BEGIN Supplied information

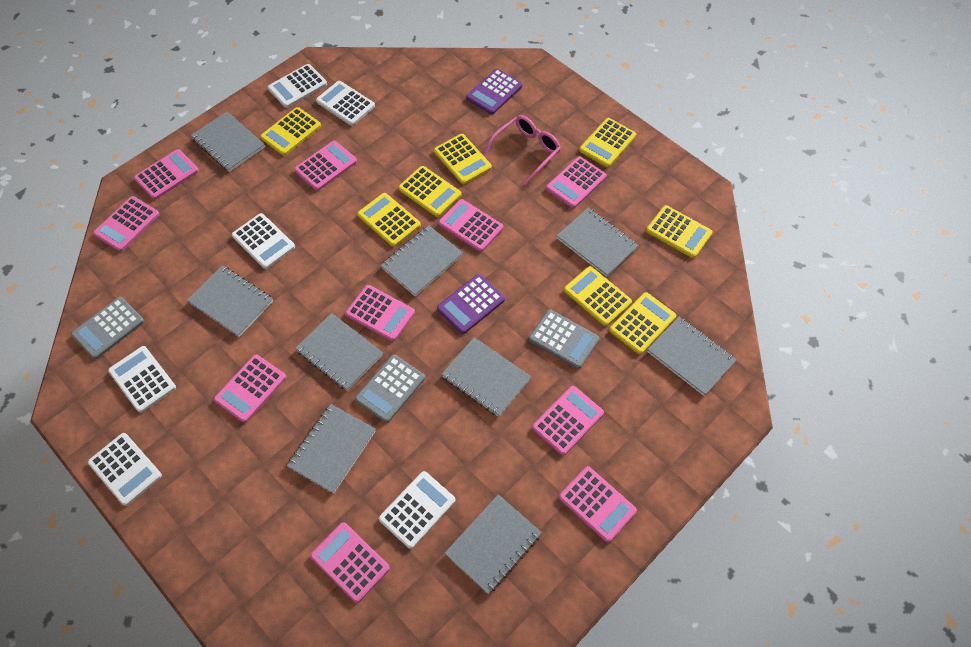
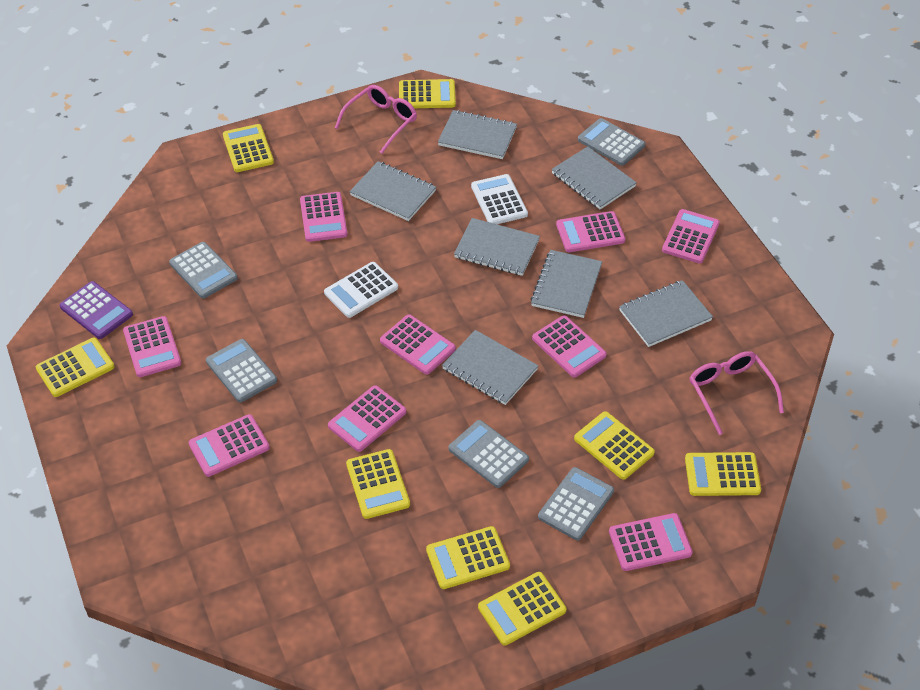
grey calculator: 3 -> 5
grey notebook: 9 -> 7
pink calculator: 10 -> 9
pink glasses: 1 -> 2
purple calculator: 2 -> 1
white calculator: 6 -> 2

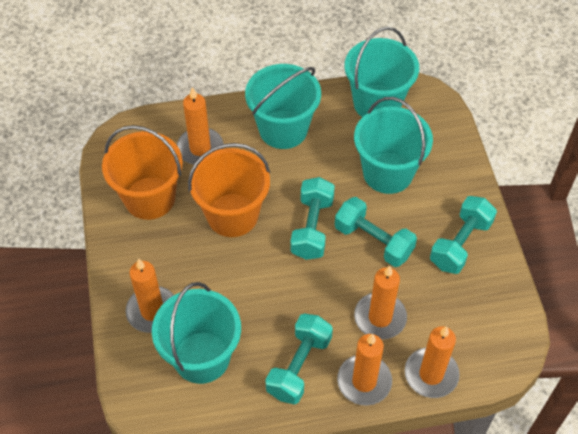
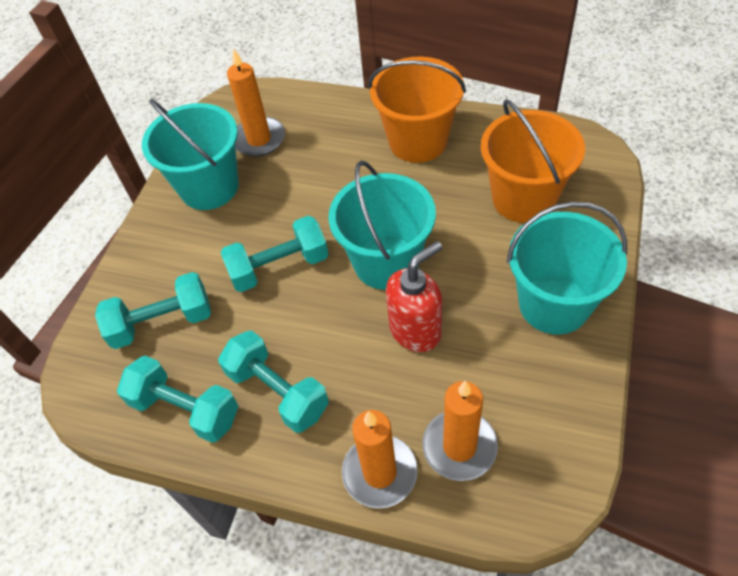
orange candle: 5 -> 3
red soap dispenser: 0 -> 1
turquoise bucket: 4 -> 3

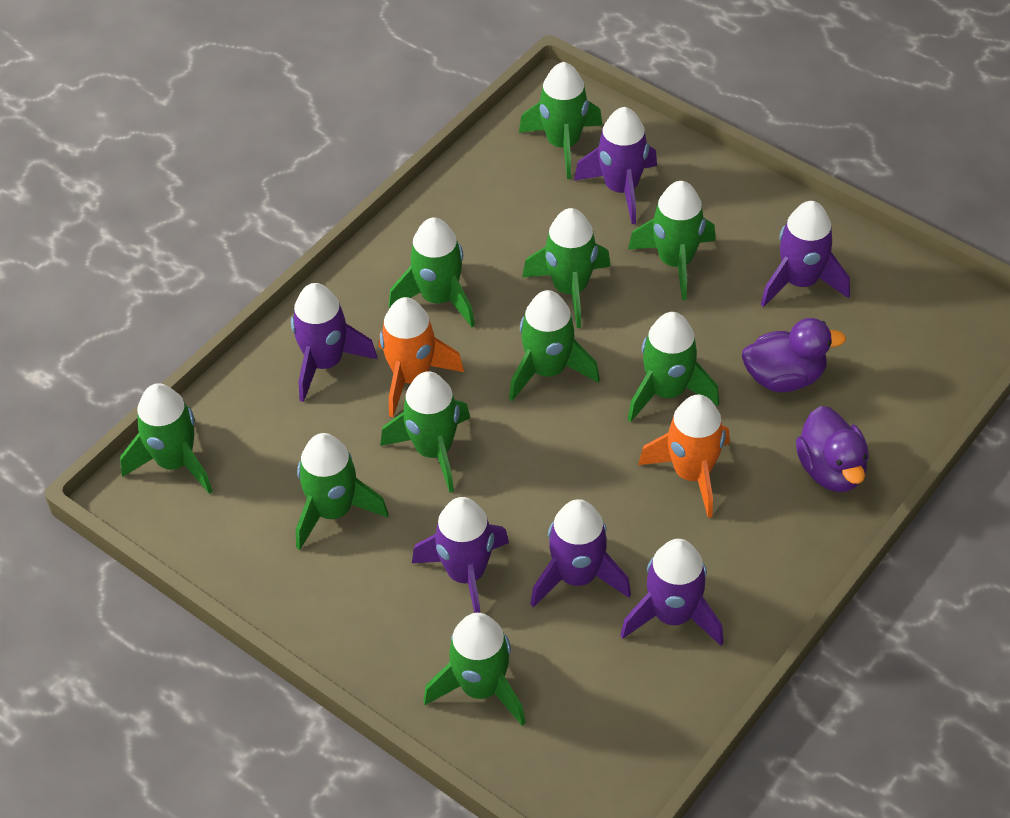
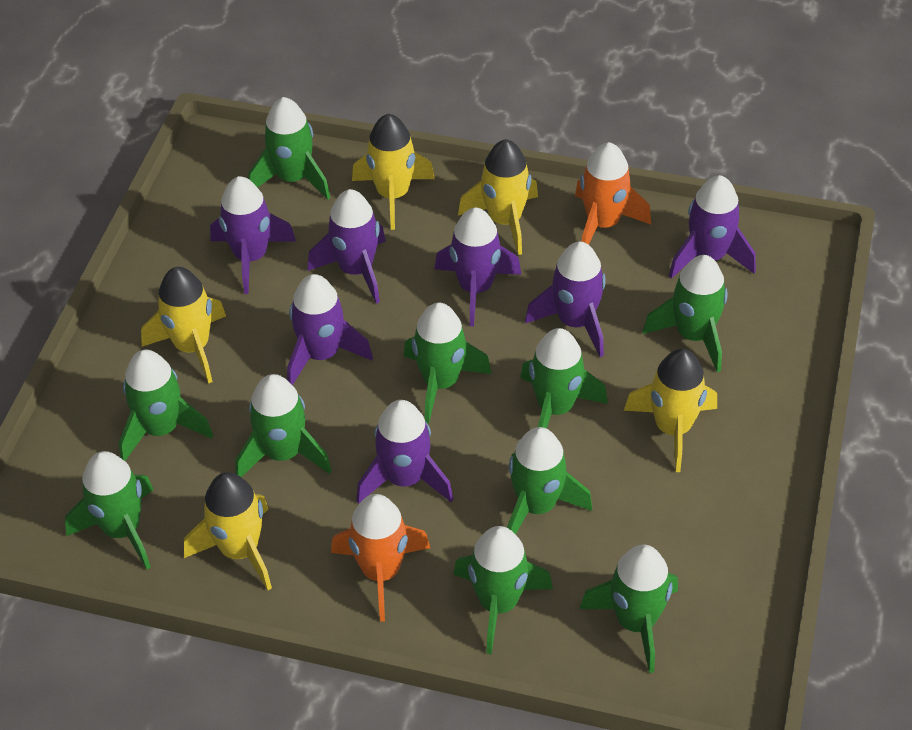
purple duck: 2 -> 0
purple rocket: 6 -> 7
yellow rocket: 0 -> 5

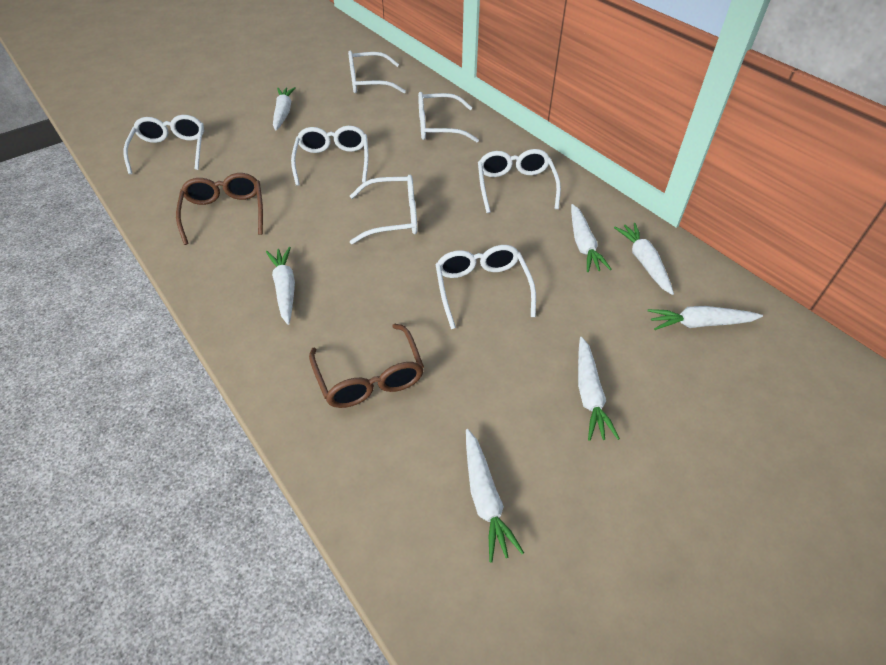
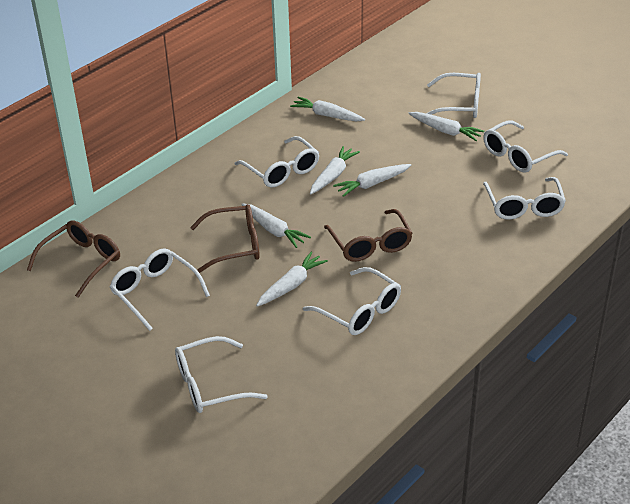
brown glasses: 2 -> 3
white carrot: 7 -> 6

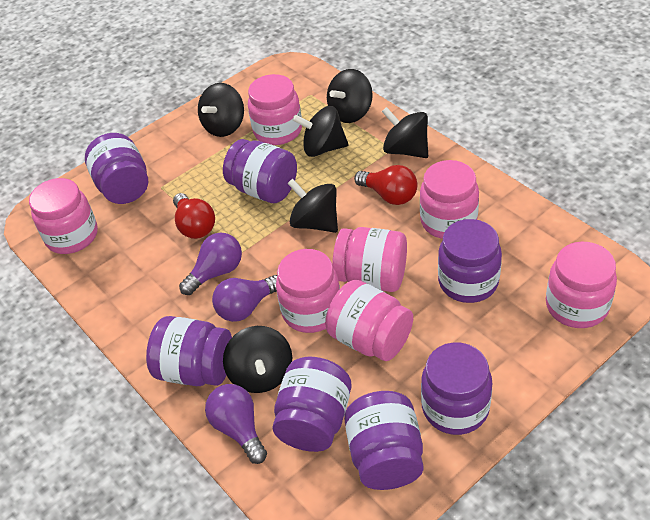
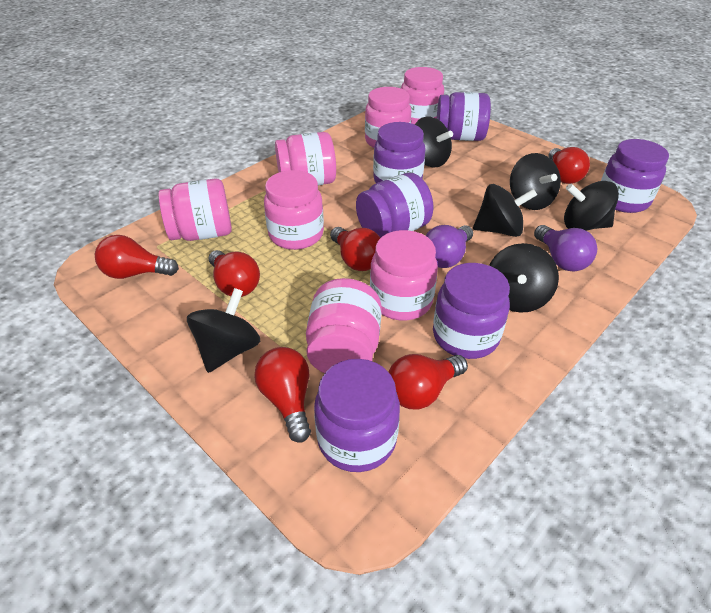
purple jar: 7 -> 6
purple light bulb: 3 -> 2
red light bulb: 2 -> 6

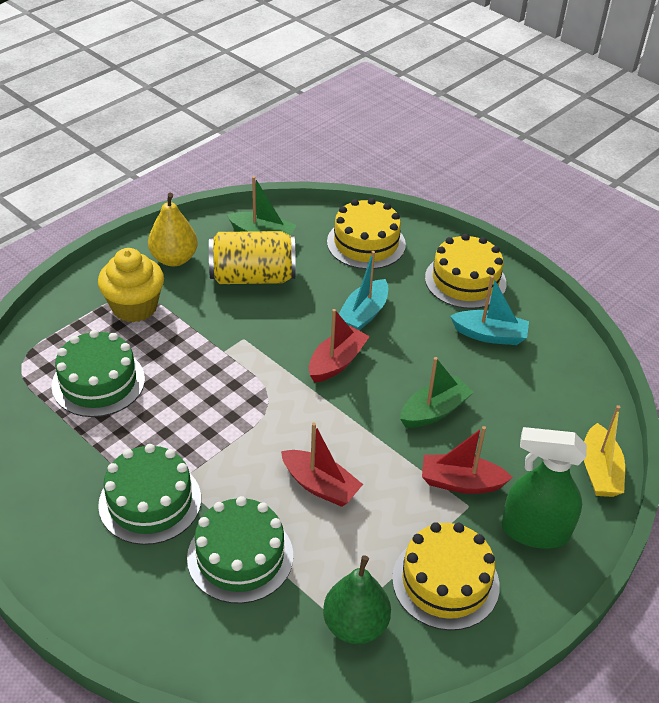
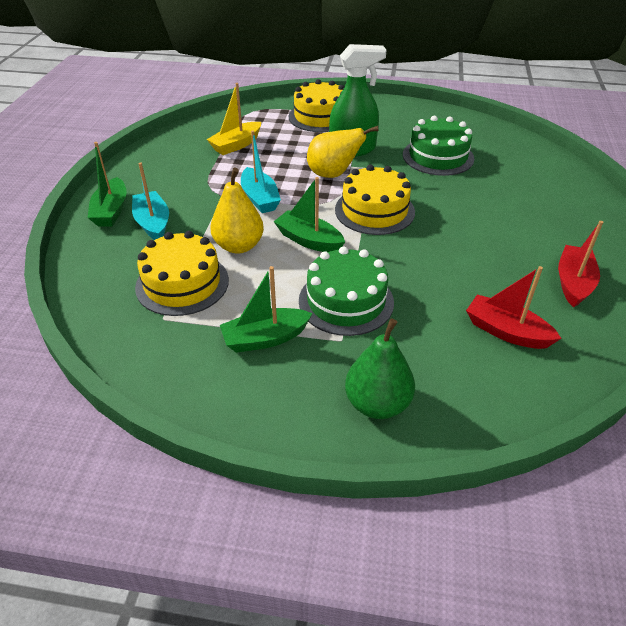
green boat: 2 -> 3
green cake: 3 -> 2
red boat: 3 -> 2
yellow can: 1 -> 0
yellow cupcake: 1 -> 0
yellow pear: 1 -> 2

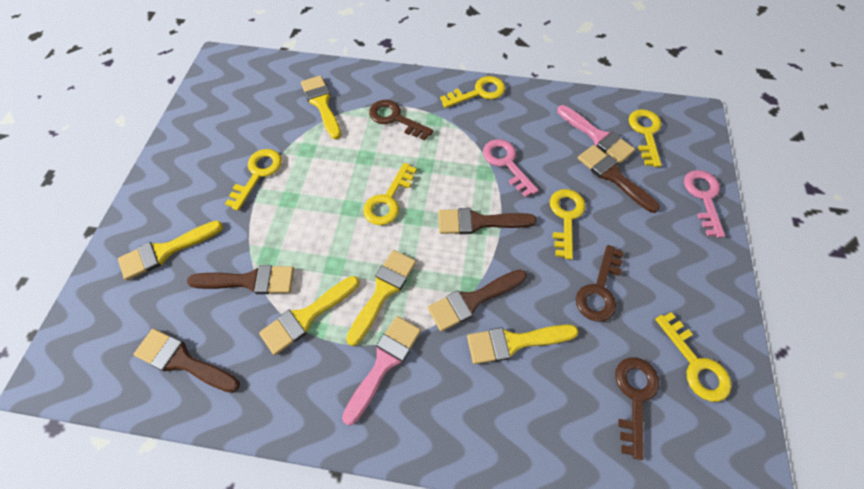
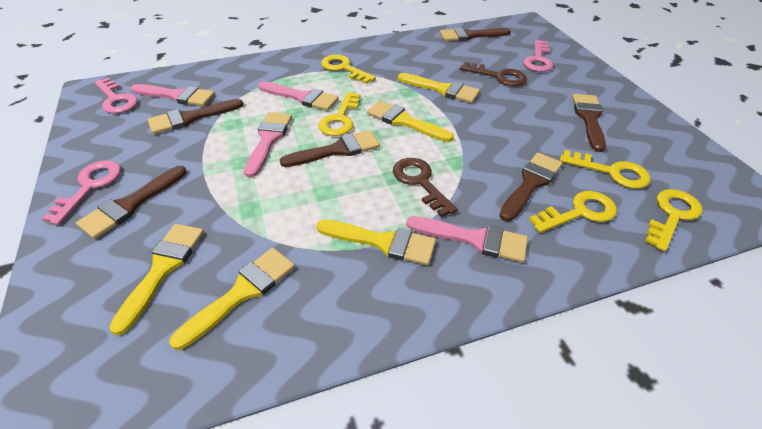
brown brush: 5 -> 6
brown key: 3 -> 2
pink brush: 2 -> 4
pink key: 2 -> 3
yellow key: 6 -> 5

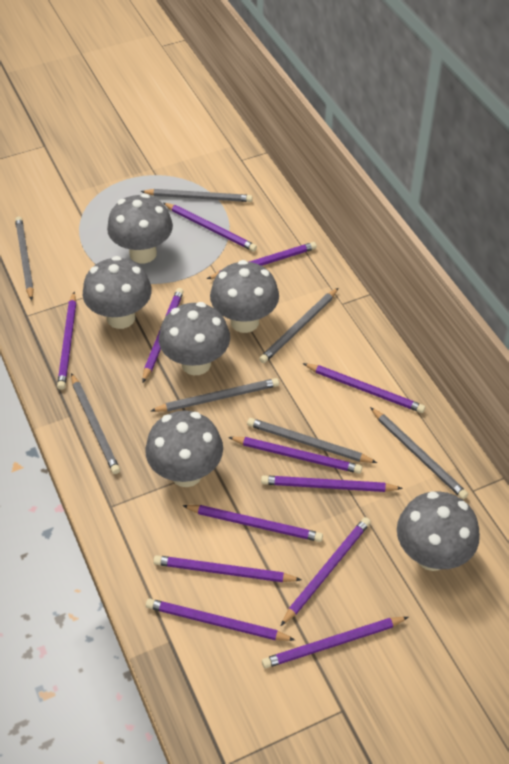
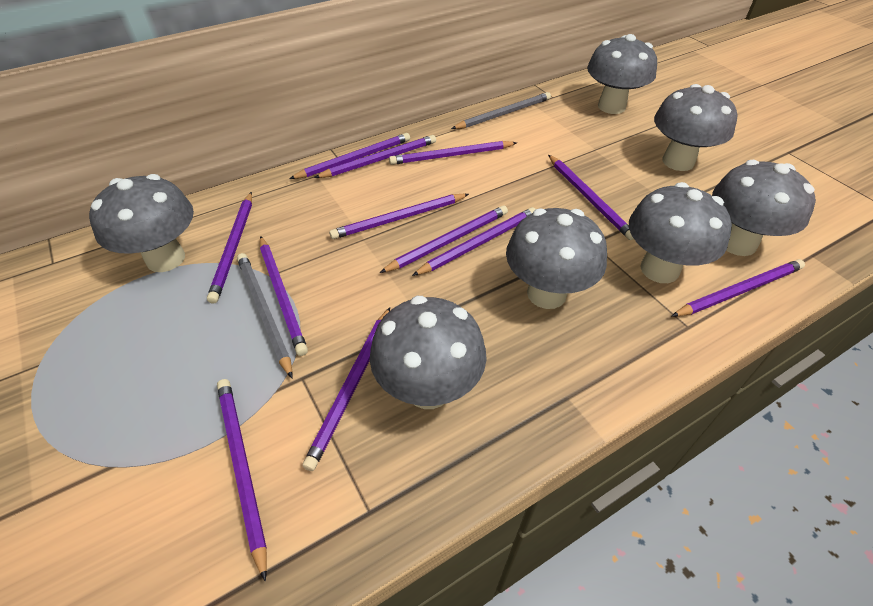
grey mushroom: 6 -> 7
grey pencil: 7 -> 2

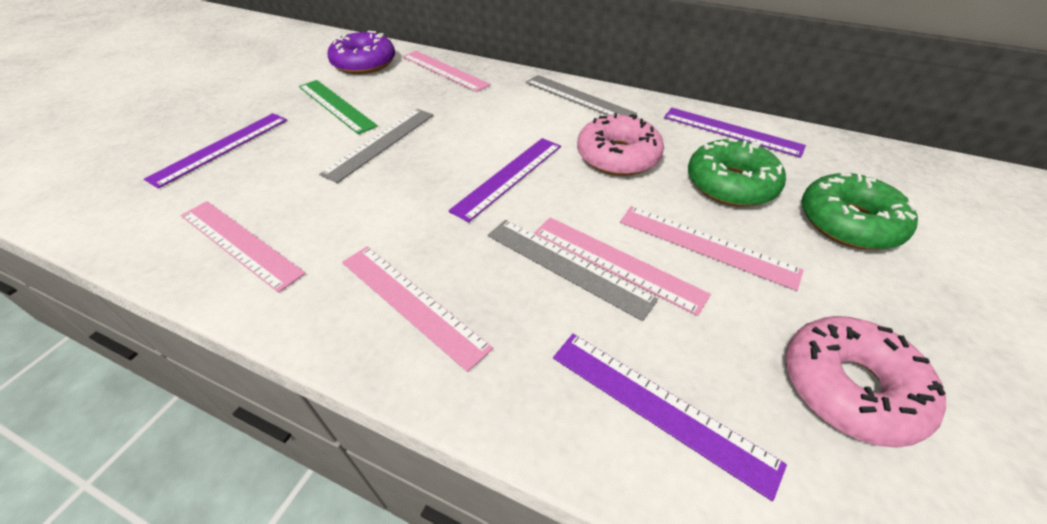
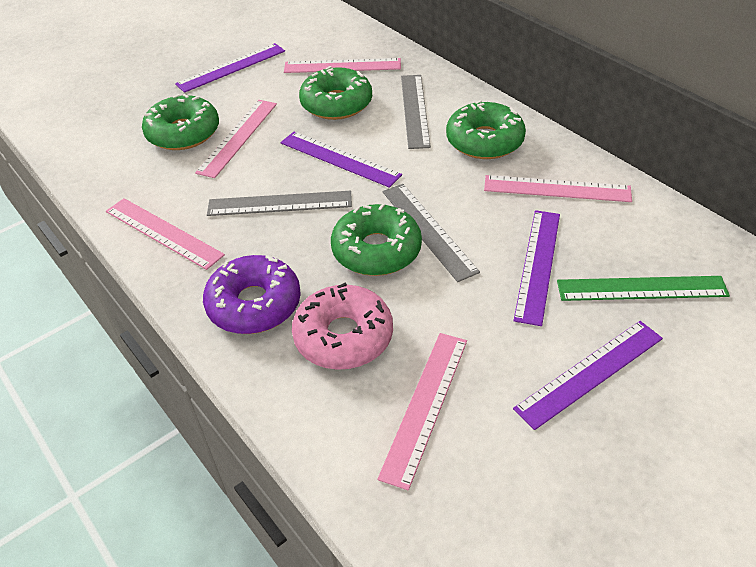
green donut: 2 -> 4
pink donut: 2 -> 1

END Supplied information

**Exercise objective**
The lines to copy run from the line containing "yellow cupcake: 1 -> 0" through the end of the data above; copy exactly those, minus the pictures.

**Solution for this problem**
yellow cupcake: 1 -> 0
yellow pear: 1 -> 2

brown brush: 5 -> 6
brown key: 3 -> 2
pink brush: 2 -> 4
pink key: 2 -> 3
yellow key: 6 -> 5

grey mushroom: 6 -> 7
grey pencil: 7 -> 2

green donut: 2 -> 4
pink donut: 2 -> 1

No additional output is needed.